* About this exercise:
In your copy, leave out all pictures and reproduce every entry exactly.

* Image change detection data:

%%

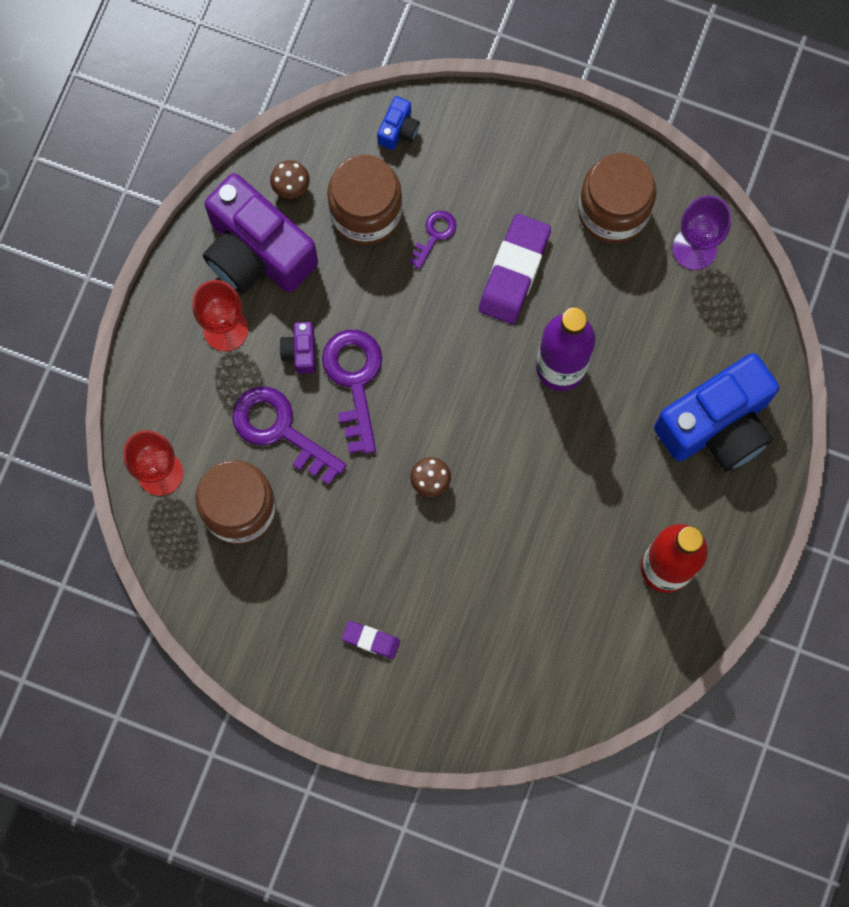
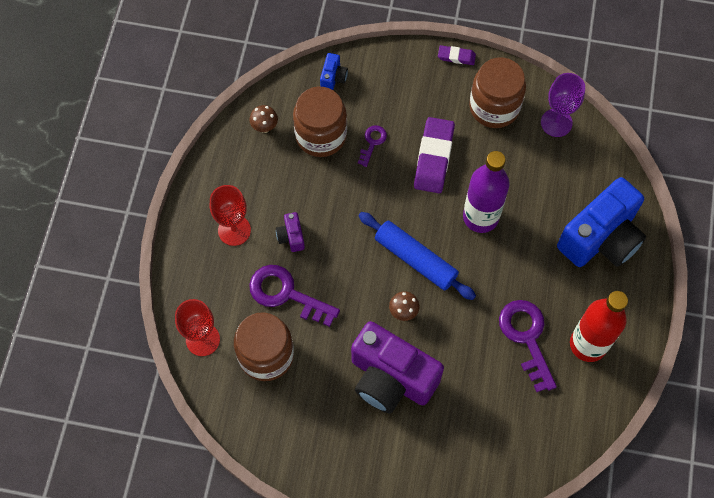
camera: 10 degrees left, 10 degrees down
(257, 252) = (248, 174): purple camera -> purple camera (391, 378)
(354, 381) = (334, 251): purple key -> purple key (526, 338)
(371, 640) = (382, 435): purple eraser -> purple eraser (456, 57)
(461, 412) = (415, 259): none -> blue rolling pin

%%

* Response area:
camera: 10 degrees left, 10 degrees down
(257, 252) = (248, 174): purple camera -> purple camera (391, 378)
(354, 381) = (334, 251): purple key -> purple key (526, 338)
(371, 640) = (382, 435): purple eraser -> purple eraser (456, 57)
(461, 412) = (415, 259): none -> blue rolling pin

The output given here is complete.